Exercise objective: Write out the whole listing again so that each line matches the original.

=== Begin Enclosure ===

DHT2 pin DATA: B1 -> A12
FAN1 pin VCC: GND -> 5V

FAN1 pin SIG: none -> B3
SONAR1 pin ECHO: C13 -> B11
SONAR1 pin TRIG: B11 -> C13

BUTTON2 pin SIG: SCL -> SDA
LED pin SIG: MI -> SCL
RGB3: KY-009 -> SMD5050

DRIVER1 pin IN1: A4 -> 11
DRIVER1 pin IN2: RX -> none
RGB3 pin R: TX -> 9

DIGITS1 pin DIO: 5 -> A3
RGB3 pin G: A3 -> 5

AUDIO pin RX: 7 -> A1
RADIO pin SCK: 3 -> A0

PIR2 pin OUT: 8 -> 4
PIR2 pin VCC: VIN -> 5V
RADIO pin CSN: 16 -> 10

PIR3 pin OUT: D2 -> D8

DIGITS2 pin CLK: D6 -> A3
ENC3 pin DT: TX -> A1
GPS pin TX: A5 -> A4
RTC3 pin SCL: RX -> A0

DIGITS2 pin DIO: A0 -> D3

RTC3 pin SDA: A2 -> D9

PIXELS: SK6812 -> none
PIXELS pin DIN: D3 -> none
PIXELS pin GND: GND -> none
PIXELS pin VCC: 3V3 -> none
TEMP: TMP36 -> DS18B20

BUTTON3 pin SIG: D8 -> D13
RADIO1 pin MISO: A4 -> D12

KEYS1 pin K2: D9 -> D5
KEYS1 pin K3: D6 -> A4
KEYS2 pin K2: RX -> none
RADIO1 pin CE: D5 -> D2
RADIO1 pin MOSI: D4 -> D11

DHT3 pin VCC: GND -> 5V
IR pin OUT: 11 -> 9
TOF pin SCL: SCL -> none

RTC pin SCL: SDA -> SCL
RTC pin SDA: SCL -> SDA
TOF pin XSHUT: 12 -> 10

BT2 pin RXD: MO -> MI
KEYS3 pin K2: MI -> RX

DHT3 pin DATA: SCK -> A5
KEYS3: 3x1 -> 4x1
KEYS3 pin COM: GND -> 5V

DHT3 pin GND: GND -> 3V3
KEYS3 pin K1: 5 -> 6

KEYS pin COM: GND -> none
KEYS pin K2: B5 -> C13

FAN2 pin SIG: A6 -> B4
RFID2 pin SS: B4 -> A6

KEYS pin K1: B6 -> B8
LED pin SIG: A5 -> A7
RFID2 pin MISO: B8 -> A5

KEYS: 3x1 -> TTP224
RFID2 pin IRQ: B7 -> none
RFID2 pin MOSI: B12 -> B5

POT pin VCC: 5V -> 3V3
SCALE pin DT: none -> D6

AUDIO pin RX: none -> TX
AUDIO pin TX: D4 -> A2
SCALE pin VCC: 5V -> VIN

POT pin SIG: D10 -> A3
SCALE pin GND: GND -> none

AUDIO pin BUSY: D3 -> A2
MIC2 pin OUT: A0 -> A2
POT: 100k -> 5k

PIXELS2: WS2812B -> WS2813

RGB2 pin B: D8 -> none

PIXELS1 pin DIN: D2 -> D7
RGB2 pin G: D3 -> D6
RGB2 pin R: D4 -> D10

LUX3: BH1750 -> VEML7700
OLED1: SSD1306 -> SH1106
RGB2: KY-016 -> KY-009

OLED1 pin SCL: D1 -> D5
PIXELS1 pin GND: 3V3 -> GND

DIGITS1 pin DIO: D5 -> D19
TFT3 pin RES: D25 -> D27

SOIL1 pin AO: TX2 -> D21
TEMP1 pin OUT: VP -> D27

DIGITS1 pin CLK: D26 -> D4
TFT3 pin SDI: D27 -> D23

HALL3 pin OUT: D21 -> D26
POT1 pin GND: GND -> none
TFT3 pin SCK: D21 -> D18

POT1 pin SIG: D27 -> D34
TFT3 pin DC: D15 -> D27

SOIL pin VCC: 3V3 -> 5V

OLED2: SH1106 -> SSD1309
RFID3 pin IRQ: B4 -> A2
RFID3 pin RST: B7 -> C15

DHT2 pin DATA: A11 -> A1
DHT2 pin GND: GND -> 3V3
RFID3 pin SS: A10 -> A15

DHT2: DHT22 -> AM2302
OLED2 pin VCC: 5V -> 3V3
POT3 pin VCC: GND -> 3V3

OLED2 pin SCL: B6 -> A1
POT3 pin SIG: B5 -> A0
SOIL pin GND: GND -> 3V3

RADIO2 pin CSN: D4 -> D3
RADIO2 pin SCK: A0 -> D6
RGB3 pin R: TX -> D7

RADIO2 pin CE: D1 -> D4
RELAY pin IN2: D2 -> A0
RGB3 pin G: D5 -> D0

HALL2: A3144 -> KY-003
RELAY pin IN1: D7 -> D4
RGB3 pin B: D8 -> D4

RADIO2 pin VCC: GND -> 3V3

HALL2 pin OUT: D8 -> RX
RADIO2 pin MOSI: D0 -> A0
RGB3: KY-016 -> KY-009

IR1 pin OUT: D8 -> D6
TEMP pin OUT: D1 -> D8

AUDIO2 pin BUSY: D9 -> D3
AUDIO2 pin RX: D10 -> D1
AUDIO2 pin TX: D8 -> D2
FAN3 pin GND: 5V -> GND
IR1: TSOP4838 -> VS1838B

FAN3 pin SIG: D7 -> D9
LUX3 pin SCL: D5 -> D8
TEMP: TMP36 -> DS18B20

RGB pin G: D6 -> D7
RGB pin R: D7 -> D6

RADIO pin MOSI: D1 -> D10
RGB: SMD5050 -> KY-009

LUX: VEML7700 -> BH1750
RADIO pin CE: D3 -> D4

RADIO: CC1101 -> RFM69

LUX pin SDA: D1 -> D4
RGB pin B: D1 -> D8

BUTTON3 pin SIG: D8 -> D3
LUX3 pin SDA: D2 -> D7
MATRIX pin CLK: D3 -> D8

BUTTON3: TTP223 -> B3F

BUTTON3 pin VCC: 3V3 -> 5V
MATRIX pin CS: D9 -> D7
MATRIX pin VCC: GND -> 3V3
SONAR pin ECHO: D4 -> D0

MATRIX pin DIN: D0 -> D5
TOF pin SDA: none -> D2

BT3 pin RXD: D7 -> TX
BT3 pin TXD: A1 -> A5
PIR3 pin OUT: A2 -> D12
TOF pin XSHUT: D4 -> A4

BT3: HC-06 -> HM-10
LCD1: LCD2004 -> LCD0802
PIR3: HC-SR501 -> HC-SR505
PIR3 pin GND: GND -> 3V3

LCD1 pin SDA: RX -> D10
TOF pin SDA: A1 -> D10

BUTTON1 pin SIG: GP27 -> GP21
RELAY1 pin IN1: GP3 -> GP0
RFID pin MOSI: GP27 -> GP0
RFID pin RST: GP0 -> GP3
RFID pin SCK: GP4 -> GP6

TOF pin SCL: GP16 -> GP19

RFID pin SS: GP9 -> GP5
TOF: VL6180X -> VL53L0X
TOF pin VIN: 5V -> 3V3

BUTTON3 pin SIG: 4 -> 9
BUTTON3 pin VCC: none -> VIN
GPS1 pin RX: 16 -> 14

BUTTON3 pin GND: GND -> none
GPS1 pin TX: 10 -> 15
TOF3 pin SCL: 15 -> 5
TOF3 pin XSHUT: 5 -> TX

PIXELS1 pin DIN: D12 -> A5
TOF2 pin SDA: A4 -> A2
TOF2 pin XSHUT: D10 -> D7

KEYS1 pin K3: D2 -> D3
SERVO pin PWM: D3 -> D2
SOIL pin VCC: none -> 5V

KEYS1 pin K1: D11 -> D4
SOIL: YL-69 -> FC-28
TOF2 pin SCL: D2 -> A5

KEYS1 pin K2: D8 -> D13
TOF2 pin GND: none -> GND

=== End Enclosure ===

Your response:
DHT2 pin DATA: B1 -> A12
FAN1 pin VCC: GND -> 5V

FAN1 pin SIG: none -> B3
SONAR1 pin ECHO: C13 -> B11
SONAR1 pin TRIG: B11 -> C13

BUTTON2 pin SIG: SCL -> SDA
LED pin SIG: MI -> SCL
RGB3: KY-009 -> SMD5050

DRIVER1 pin IN1: A4 -> 11
DRIVER1 pin IN2: RX -> none
RGB3 pin R: TX -> 9

DIGITS1 pin DIO: 5 -> A3
RGB3 pin G: A3 -> 5

AUDIO pin RX: 7 -> A1
RADIO pin SCK: 3 -> A0

PIR2 pin OUT: 8 -> 4
PIR2 pin VCC: VIN -> 5V
RADIO pin CSN: 16 -> 10

PIR3 pin OUT: D2 -> D8

DIGITS2 pin CLK: D6 -> A3
ENC3 pin DT: TX -> A1
GPS pin TX: A5 -> A4
RTC3 pin SCL: RX -> A0

DIGITS2 pin DIO: A0 -> D3

RTC3 pin SDA: A2 -> D9

PIXELS: SK6812 -> none
PIXELS pin DIN: D3 -> none
PIXELS pin GND: GND -> none
PIXELS pin VCC: 3V3 -> none
TEMP: TMP36 -> DS18B20

BUTTON3 pin SIG: D8 -> D13
RADIO1 pin MISO: A4 -> D12

KEYS1 pin K2: D9 -> D5
KEYS1 pin K3: D6 -> A4
KEYS2 pin K2: RX -> none
RADIO1 pin CE: D5 -> D2
RADIO1 pin MOSI: D4 -> D11

DHT3 pin VCC: GND -> 5V
IR pin OUT: 11 -> 9
TOF pin SCL: SCL -> none

RTC pin SCL: SDA -> SCL
RTC pin SDA: SCL -> SDA
TOF pin XSHUT: 12 -> 10

BT2 pin RXD: MO -> MI
KEYS3 pin K2: MI -> RX

DHT3 pin DATA: SCK -> A5
KEYS3: 3x1 -> 4x1
KEYS3 pin COM: GND -> 5V

DHT3 pin GND: GND -> 3V3
KEYS3 pin K1: 5 -> 6

KEYS pin COM: GND -> none
KEYS pin K2: B5 -> C13

FAN2 pin SIG: A6 -> B4
RFID2 pin SS: B4 -> A6

KEYS pin K1: B6 -> B8
LED pin SIG: A5 -> A7
RFID2 pin MISO: B8 -> A5

KEYS: 3x1 -> TTP224
RFID2 pin IRQ: B7 -> none
RFID2 pin MOSI: B12 -> B5

POT pin VCC: 5V -> 3V3
SCALE pin DT: none -> D6

AUDIO pin RX: none -> TX
AUDIO pin TX: D4 -> A2
SCALE pin VCC: 5V -> VIN

POT pin SIG: D10 -> A3
SCALE pin GND: GND -> none

AUDIO pin BUSY: D3 -> A2
MIC2 pin OUT: A0 -> A2
POT: 100k -> 5k

PIXELS2: WS2812B -> WS2813

RGB2 pin B: D8 -> none

PIXELS1 pin DIN: D2 -> D7
RGB2 pin G: D3 -> D6
RGB2 pin R: D4 -> D10

LUX3: BH1750 -> VEML7700
OLED1: SSD1306 -> SH1106
RGB2: KY-016 -> KY-009

OLED1 pin SCL: D1 -> D5
PIXELS1 pin GND: 3V3 -> GND

DIGITS1 pin DIO: D5 -> D19
TFT3 pin RES: D25 -> D27

SOIL1 pin AO: TX2 -> D21
TEMP1 pin OUT: VP -> D27

DIGITS1 pin CLK: D26 -> D4
TFT3 pin SDI: D27 -> D23

HALL3 pin OUT: D21 -> D26
POT1 pin GND: GND -> none
TFT3 pin SCK: D21 -> D18

POT1 pin SIG: D27 -> D34
TFT3 pin DC: D15 -> D27

SOIL pin VCC: 3V3 -> 5V

OLED2: SH1106 -> SSD1309
RFID3 pin IRQ: B4 -> A2
RFID3 pin RST: B7 -> C15

DHT2 pin DATA: A11 -> A1
DHT2 pin GND: GND -> 3V3
RFID3 pin SS: A10 -> A15

DHT2: DHT22 -> AM2302
OLED2 pin VCC: 5V -> 3V3
POT3 pin VCC: GND -> 3V3

OLED2 pin SCL: B6 -> A1
POT3 pin SIG: B5 -> A0
SOIL pin GND: GND -> 3V3

RADIO2 pin CSN: D4 -> D3
RADIO2 pin SCK: A0 -> D6
RGB3 pin R: TX -> D7

RADIO2 pin CE: D1 -> D4
RELAY pin IN2: D2 -> A0
RGB3 pin G: D5 -> D0

HALL2: A3144 -> KY-003
RELAY pin IN1: D7 -> D4
RGB3 pin B: D8 -> D4

RADIO2 pin VCC: GND -> 3V3

HALL2 pin OUT: D8 -> RX
RADIO2 pin MOSI: D0 -> A0
RGB3: KY-016 -> KY-009

IR1 pin OUT: D8 -> D6
TEMP pin OUT: D1 -> D8

AUDIO2 pin BUSY: D9 -> D3
AUDIO2 pin RX: D10 -> D1
AUDIO2 pin TX: D8 -> D2
FAN3 pin GND: 5V -> GND
IR1: TSOP4838 -> VS1838B

FAN3 pin SIG: D7 -> D9
LUX3 pin SCL: D5 -> D8
TEMP: TMP36 -> DS18B20

RGB pin G: D6 -> D7
RGB pin R: D7 -> D6

RADIO pin MOSI: D1 -> D10
RGB: SMD5050 -> KY-009

LUX: VEML7700 -> BH1750
RADIO pin CE: D3 -> D4

RADIO: CC1101 -> RFM69

LUX pin SDA: D1 -> D4
RGB pin B: D1 -> D8

BUTTON3 pin SIG: D8 -> D3
LUX3 pin SDA: D2 -> D7
MATRIX pin CLK: D3 -> D8

BUTTON3: TTP223 -> B3F

BUTTON3 pin VCC: 3V3 -> 5V
MATRIX pin CS: D9 -> D7
MATRIX pin VCC: GND -> 3V3
SONAR pin ECHO: D4 -> D0

MATRIX pin DIN: D0 -> D5
TOF pin SDA: none -> D2

BT3 pin RXD: D7 -> TX
BT3 pin TXD: A1 -> A5
PIR3 pin OUT: A2 -> D12
TOF pin XSHUT: D4 -> A4

BT3: HC-06 -> HM-10
LCD1: LCD2004 -> LCD0802
PIR3: HC-SR501 -> HC-SR505
PIR3 pin GND: GND -> 3V3

LCD1 pin SDA: RX -> D10
TOF pin SDA: A1 -> D10

BUTTON1 pin SIG: GP27 -> GP21
RELAY1 pin IN1: GP3 -> GP0
RFID pin MOSI: GP27 -> GP0
RFID pin RST: GP0 -> GP3
RFID pin SCK: GP4 -> GP6

TOF pin SCL: GP16 -> GP19

RFID pin SS: GP9 -> GP5
TOF: VL6180X -> VL53L0X
TOF pin VIN: 5V -> 3V3

BUTTON3 pin SIG: 4 -> 9
BUTTON3 pin VCC: none -> VIN
GPS1 pin RX: 16 -> 14

BUTTON3 pin GND: GND -> none
GPS1 pin TX: 10 -> 15
TOF3 pin SCL: 15 -> 5
TOF3 pin XSHUT: 5 -> TX

PIXELS1 pin DIN: D12 -> A5
TOF2 pin SDA: A4 -> A2
TOF2 pin XSHUT: D10 -> D7

KEYS1 pin K3: D2 -> D3
SERVO pin PWM: D3 -> D2
SOIL pin VCC: none -> 5V

KEYS1 pin K1: D11 -> D4
SOIL: YL-69 -> FC-28
TOF2 pin SCL: D2 -> A5

KEYS1 pin K2: D8 -> D13
TOF2 pin GND: none -> GND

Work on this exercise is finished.